STATED GOAL -
Render the text lines in the items below as a JSON list of strings, one string per line, with blank lines omitted. Leave the pictures out of the answer.

THE RECORDS -
==============================

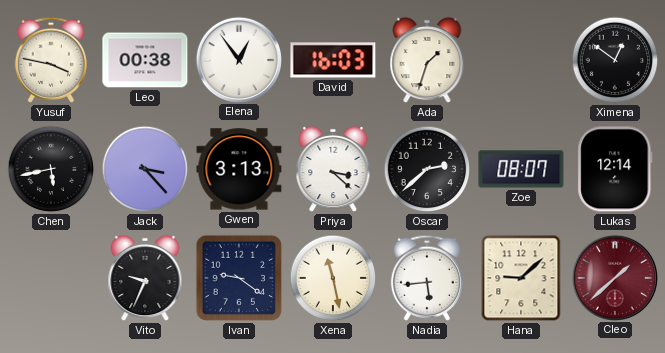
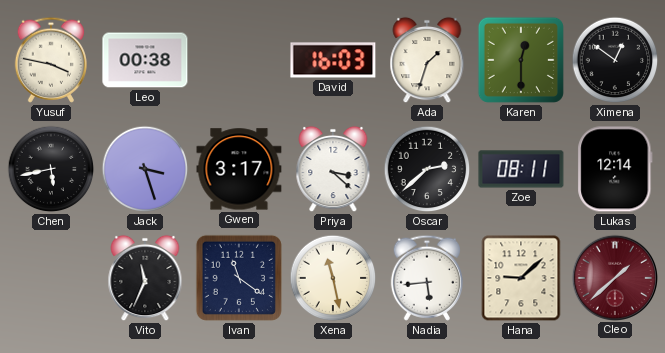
Elena: 12:54 -> none
Karen: none -> 12:30
Jack: 3:23 -> 3:27
Gwen: 3:13 -> 3:17
Zoe: 08:07 -> 08:11
Vito: 9:34 -> 11:34
Ivan: 9:21 -> 11:21
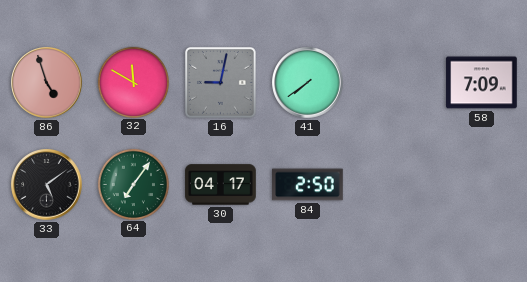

==============================

FULL OUTPUT -
[
  "Elena: 12:54 -> none",
  "Karen: none -> 12:30",
  "Jack: 3:23 -> 3:27",
  "Gwen: 3:13 -> 3:17",
  "Zoe: 08:07 -> 08:11",
  "Vito: 9:34 -> 11:34",
  "Ivan: 9:21 -> 11:21"
]